Prompt:
Select every line in the entries below that contains the string "place".

Recorded information:
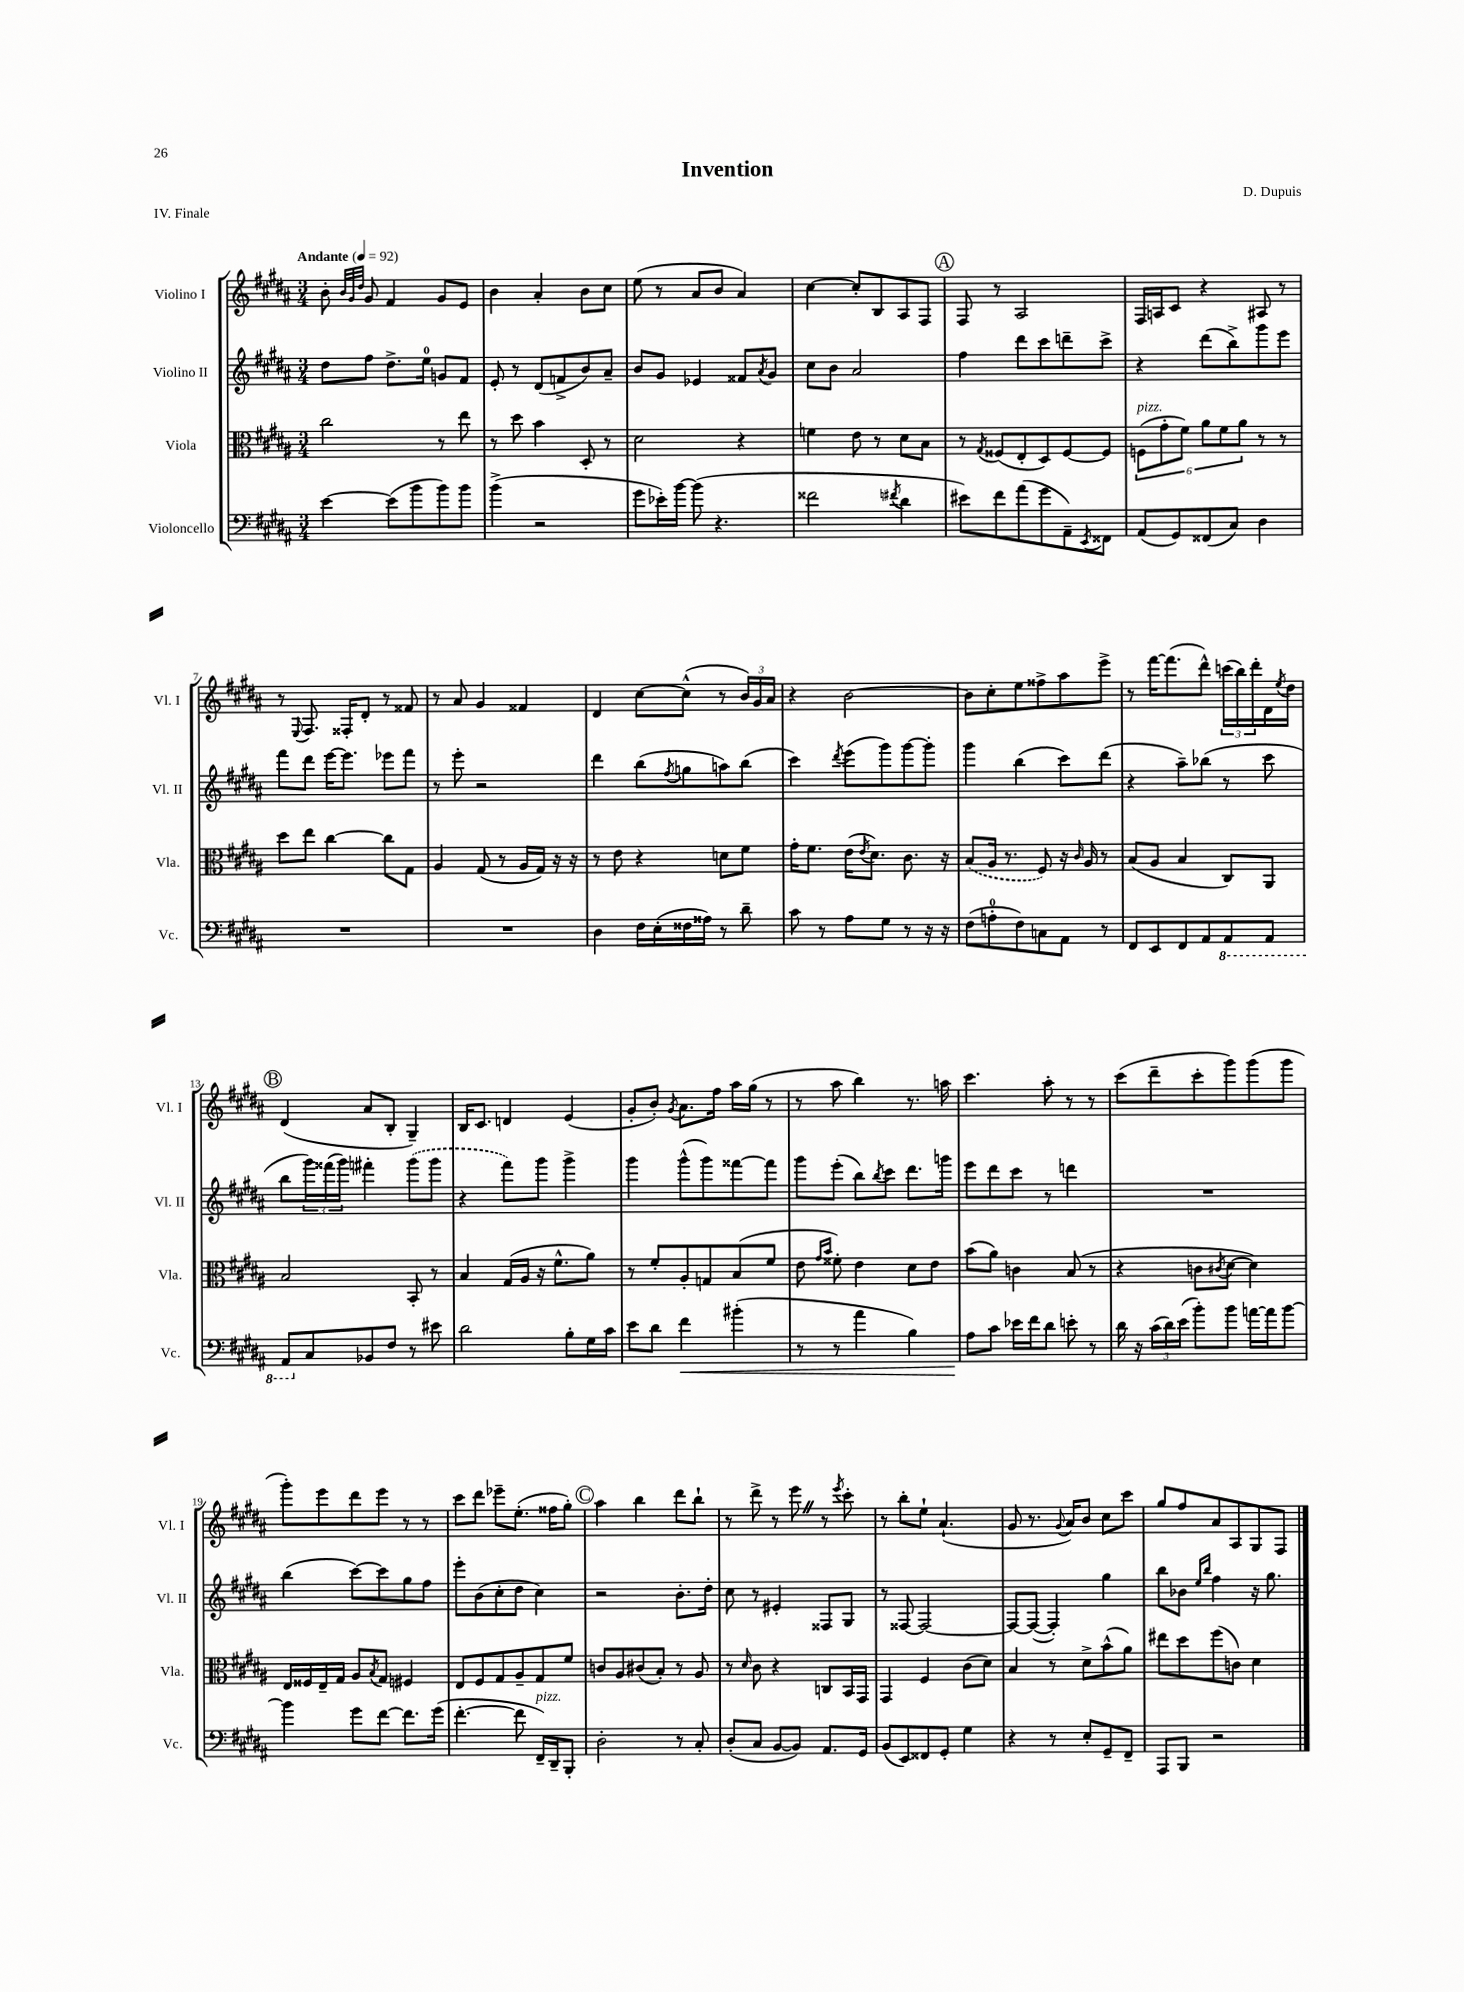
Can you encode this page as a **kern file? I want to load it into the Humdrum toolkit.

**kern	**dynam	**kern	**kern	**kern
*part4	*part4	*part3	*part2	*part1
*staff4	*staff4	*staff3	*staff2	*staff1
*I"Violoncello	*	*I"Viola	*I"Violino II	*I"Violino I
*I'Vc.	*	*I'Vla.	*I'Vl. II	*I'Vl. I
*clefF4	*	*clefC3	*clefG2	*clefG2
*k[f#c#g#d#a#]	*	*k[f#c#g#d#a#]	*k[f#c#g#d#a#]	*k[f#c#g#d#a#]
*M3/4	*	*M3/4	*M3/4	*M3/4
*MM92	*	*MM92	*MM92	*MM92
=1	=1	=1	=1	=1
!	!	!	!	!LO:TX:a:B:t=Andante
[4e\	.	2cc#\	8dd#\L	8b'\
.	.	.	.	32qqb/LLL
.	.	.	.	32qqg#/
.	.	.	.	32qqdd#/JJJ
.	.	.	8ff#\J	8g#/
(8e\L]	.	.	8.dd#^\L	4f#/
8b\	.	.	.	.
.	.	.	16ee\Jk	.
8b\)	.	8r	8gn/L	8g#/L
8b\J	.	8ee\	8f#/J	8e/J
=2	=2	=2	=2	=2
(4b^\	.	8r	8e'/	4b\
.	.	8dd#\	8r	.
2r	.	4b\	(8d#/L	4a#'/
.	.	.	8fn^/	.
.	.	8D#'/	8b/)	8b\L
.	.	8r	8a#~/J	8cc#\J
=3	=3	=3	=3	=3
8g#\L	.	2d#\	8b/L	(8ee\
16e-X'\L)	.	.	8g#/J	8r
[16b\JJ	.	.	.	.
(8b\]	.	.	4e-X/	8a#/L
4.r	.	.	.	8b/J
.	.	4r	8f##X/L	4a#/)
.	.	.	8qa#/	.
.	.	.	8g#/J	.
=4	=4	=4	=4	=4
2f##X\	.	4fn\	8cc#\L	[4cc#\
.	.	.	8b\J	.
.	.	8e\	2a#/	8cc#'/L]
.	.	8r	.	8B/
8qf#X/	.	.	.	.
4d#\	.	8d#\L	.	8A#/
.	.	8B\J	.	8F#/J
!!LO:REH:place=s1:t=A
=5	=5	=5	=5	=5
8e#X\L)	.	8r	4ff#\	8F#/
.	.	8qG#/	.	.
8f#\	.	(8F##X/L	.	8r
(8a#\	.	8E'/	8ddd#\L	2A#/
8g#\	.	8D#/)	8ccc#\	.
8AA#~\)	.	[8F##/	8dddn~\	.
8qEE/	.	.	.	.
8FF##X\J	.	8F##/J]	8ccc#^\J	.
=6	=6	=6	=6	=6
!	!	!LO:TX:a:i:t=pizz.	!	!
(8AA#/L	.	(12Fn\L	4r	16F#/LL
.	.	.	.	16An/J
.	.	12g#'\	.	.
8GG#/)	.	.	.	8c#/J
.	.	12f#\J)	.	.
(8FF##X/	.	12a#\L	(8ddd#\L	4r
.	.	12f#\	.	.
8C#/J)	.	.	8bb^\)	.
.	.	12a#\J	.	.
4D#\	.	8r	8ggg#\	8A#X/
.	.	8r	8eee\J	8r
!!LO:LB:g=z
=7	=7	=7	=7	=7
2.r	.	8dd#\L	8fff#\L	8r
.	.	.	.	8qqE/
.	.	8ee\J	8ddd#\J	8.F#/
.	.	[4cc#\	[16eee\KL	.
.	.	.	8.eee\J]	16F##X'/KL
.	.	.	.	8d#'/J
.	.	8cc#\L]	8eee-X\L	8r
.	.	8G#\J	8fff#\J	8f##X/
=8	=8	=8	=8	=8
2.r	.	4A#/	8r	8r
.	.	.	8eee'\	8a#/
.	.	(8G#/	2r	4g#/
.	.	8r	.	.
.	.	16A#/LL	.	4f##X/
.	.	16G#/JJ)	.	.
.	.	16r	.	.
.	.	16r	.	.
=9	=9	=9	=9	=9
4D#\	.	8r	4ddd#\	4d#/
.	.	8e\	.	.
16F#\LL	.	4r	(8bb\L	[8cc#\L
(16E'\	.	.	.	.
.	.	.	8qff#/	.
16F##X\	.	.	8ggn\	(8cc#^^\J]
16A##X\JJ)	.	.	.	.
8r	.	8dn\L	8aan\)	8r
8d#~\	.	8f#\J	(8bb\J	24b/LL)
.	.	.	.	24g#/
.	.	.	.	24a#/JJ
=10	=10	=10	=10	=10
8c#\	.	16g#'\KL	4ccc#\)	4r
.	.	8.f#\J	.	.
8r	.	.	.	.
.	.	.	8qddd#/	.
8A#\L	.	(16e\KL	(8eee\L	[2b\
.	.	8qe/	.	.
.	.	8.d#\J)	.	.
8G#\J	.	.	8ggg#\)	.
8r	.	8.c#\	[8ggg#\	.
16r	.	.	8ggg#'\J]	.
16r	.	16r	.	.
=11	=11	=11	=11	=11
(8F#\L	.	(8B/L	4ggg#\	8b\L]
8An'\	.	16A#/Jk	.	8cc#'\
.	.	8.r	.	.
8F#\)	.	.	(4bb\	8ee\
8Cn\	.	8F#/)	.	8ff##X^\
8AA#\J	.	16r	8ccc#\L)	8aa#\
.	.	16qqc#/	.	.
.	.	16A#/	.	.
8r	.	8r	(8ddd#\J	8eee^\J
=12	=12	=12	=12	=12
8FF#/L	.	(8B/L	4r	8r
8EE/	.	8A#/J	.	[16fff#\KL
.	.	.	.	(8.fff#\]
8FF#/	.	4B/	8aa#~\L)	.
8AA#/	.	.	(8bb-X\J	8ddd#^^\J)
*8ba	*	*	*	*
8AAA#/	.	8C#/L)	8r	(24cccn\LL
.	.	.	.	24bb\)
.	.	.	.	24ddd#'\
8AAA#/J	.	8AA#/J	8ccc#\	16d#\
.	.	.	.	8qee/
.	.	.	.	16dd#\JJ
!!LO:LB:g=z
!!LO:REH:place=s1:t=B
=13	=13	=13	=13	=13
8AAA#/L	.	2B/	8bb\L	(4d#/
*X8ba	*	*	*	*
8C#/	.	.	24ggg#\L)	.
.	.	.	(24fff##X\	.
.	.	.	24ggg#\JJ)	.
8BB-X/	.	.	4fff#X'\	8a#/L
8F#/J	.	.	.	8B'/J
8r	.	8BB'/	(8ggg#\L	4G#~/)
8e#X\	.	8r	8ggg#\J	.
=14	=14	=14	=14	=14
2d#\	.	4B/	4r	16B/KL
.	.	.	.	8.c#/J
.	.	(16G#/LL	8fff#\L)	4dn/
.	.	16A#/JJ	.	.
.	.	16r	8ggg#\J	.
.	.	8.f#^^\L	.	.
8B'\L	.	.	4ggg#^\	(4e/
16G#\L	.	8a#\J)	.	.
16c#\JJ	.	.	.	.
=15	=15	=15	=15	=15
8e\L	.	8r	4ggg#\	8g#'/L
8d#\J	.	8f#'/L	.	8b'/J)
.	.	.	.	8qg#/
!	!LO:HP:b	!	!	!
4f#\	<	8A#'/	(8ggg#^^\L	8.a#\L
.	.	8Gn/	8ggg#\)	.
.	.	.	.	16ff#\Jk
(4b#X'\	.	(8B/	[8fff##X\	16aa#\LL
.	.	.	.	(16gg#\JJ
.	.	8f#/J	8fff##\J]	8r
=16	=16	=16	=16	=16
8r	.	8e\	8ggg#\L	8r
.	.	16qqg#/LL	.	.
.	.	16qqb/JJ	.	.
8r	.	8f##X'\)	(8eee'\J	8aa#\
4a#\	.	4e\	8bb\L)	4bb\)
.	.	.	8qbb/	.
.	.	.	8ccc#\J	.
4B\)	.	8d#\L	8.ddd#\L	8.r
.	.	8e\J	.	.
.	.	.	16gggn\Jk	16aan\
=17	=17	=17	=17	=17
8A#\L	.	(8b\L	8eee\L	4.ccc#\
8c#\J	[	8a#\J)	8ddd#\	.
16e-X\LL	.	4cn\	8ccc#\J	.
16f#\J	.	.	.	.
8d#\J	.	.	8r	8aa#'\
8en'\	.	(8B/	4dddn\	8r
8r	.	8r	.	8r
=18	=18	=18	=18	=18
16d#\	.	4r	2.r	(8ccc#\L
16r	.	.	.	.
(24c#\LL	.	.	.	8ddd#~\
24d#\)	.	.	.	.
(24e\JJ	.	.	.	.
8b'\L)	.	8cn\L	.	8ccc#'\
.	.	8qc#X/	.	.
8b\J	.	[8d#\J	.	8ggg#\)
[16an\LL	.	4d#\])	.	(8ggg#\
16a\J]	.	.	.	.
[8b\J	.	.	.	8ggg#\J
!!LO:LB:g=z
=19	=19	=19	=19	=19
4b\]	.	16E/LL	(4bb\	8ggg#'\L)
.	.	16F##X/	.	.
.	.	16E~/	.	8eee\
.	.	16G#/JJ	.	.
8g#\L	.	8A#/L	[8ccc#\L)	8ddd#\
.	.	8qB/	.	.
[8f#\J	.	8G#/J	8ccc#\]	8eee\J
8.f#\L]	.	4F#X/	8gg#\	8r
.	.	.	8ff#\J	8r
(16g#\Jk	.	.	.	.
=20	=20	=20	=20	=20
[4.f#'\	.	8E/L	8eee'\L	8ccc#\L
.	.	8F#/	(8b\	8ddd#\J
.	.	8G#/	8cc#'\	8eee-X~\L
8f#\]	.	8A#~/	8dd#\J	(8.ee'\J
!LO:TX:a:i:t=pizz.	!	!	!	!
16FF#~/LL)	.	8G#/	4cc#\)	.
16DD#~/J	.	.	.	16ff##X\KL
8BBB'/J	.	8f#/J	.	8gg#'\J)
!!LO:REH:place=s1:t=C
=21	=21	=21	=21	=21
2D#'\	.	8cn/L	2r	4aa#\
.	.	8A#/	.	.
.	.	(8c#X/	.	4bb\
.	.	8B'/J)	.	.
8r	.	8r	8.b'\L	8ddd#\L
8C#'/	.	8A#/	.	8bb`\J
.	.	.	16dd#'\Jk	.
=22	=22	=22	=22	=22
(8D#'/L	.	8r	8cc#\	8r
.	.	16qqd#/	.	.
8C#/J	.	8c#\	8r	8ddd#^\
[8BB/L	.	4r	4e#X'/	8r
8BB/J])	.	.	.	8eeeZ\
8.AA#/L	.	8Cn/L	8F##X/L	8r
.	.	.	.	8qeee/
.	.	16BB/L	8G#/J	8ccc#'\
16GG#/Jk	.	16GG#/JJ	.	.
=23	=23	=23	=23	=23
(8BB/L	.	4GG#/	8r	8r
8EE/)	.	.	[8F##X/	8bb'\L
8FF##X/	.	4F#/	2F##/_	8ee`\J
8GG#'/J	.	.	.	(4.a#`/
4G#\	.	(8c#\L	.	.
.	.	8d#\J)	.	.
=24	=24	=24	=24	=24
4r	.	4B/	8F##/L_	8g#/
.	.	.	(8F##/J_	8.r
8r	.	8r	4F##'/])	.
.	.	.	.	8qqg#/
.	.	.	.	16a#/KL)
8E'/L	.	8d#^\L	.	8b/J
8GG#~/	.	(8b^^\	4gg#\	8cc#\L
8FF#~/J	.	8a#\J)	.	8ccc#\J
=25	=25	=25	=25	=25
8AAA#/L	.	8ee#X\L	8bb\L	8gg#/L
8BBB/J	.	8dd#\	8b-X\J	8ff#/
.	.	.	16qqee/LL	.
.	.	.	16qqbb/JJ	.
2r	.	(8ff#\	4ff#\	8a#/
.	.	8cn\J)	.	8A#/
.	.	4d#\	16r	8G#/
.	.	.	8.gg#\	.
.	.	.	.	8F#/J
==	==	==	==	==
*-	*-	*-	*-	*-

Correct answer:
!!LO:REH:place=s1:t=A
!!LO:REH:place=s1:t=B
!!LO:REH:place=s1:t=C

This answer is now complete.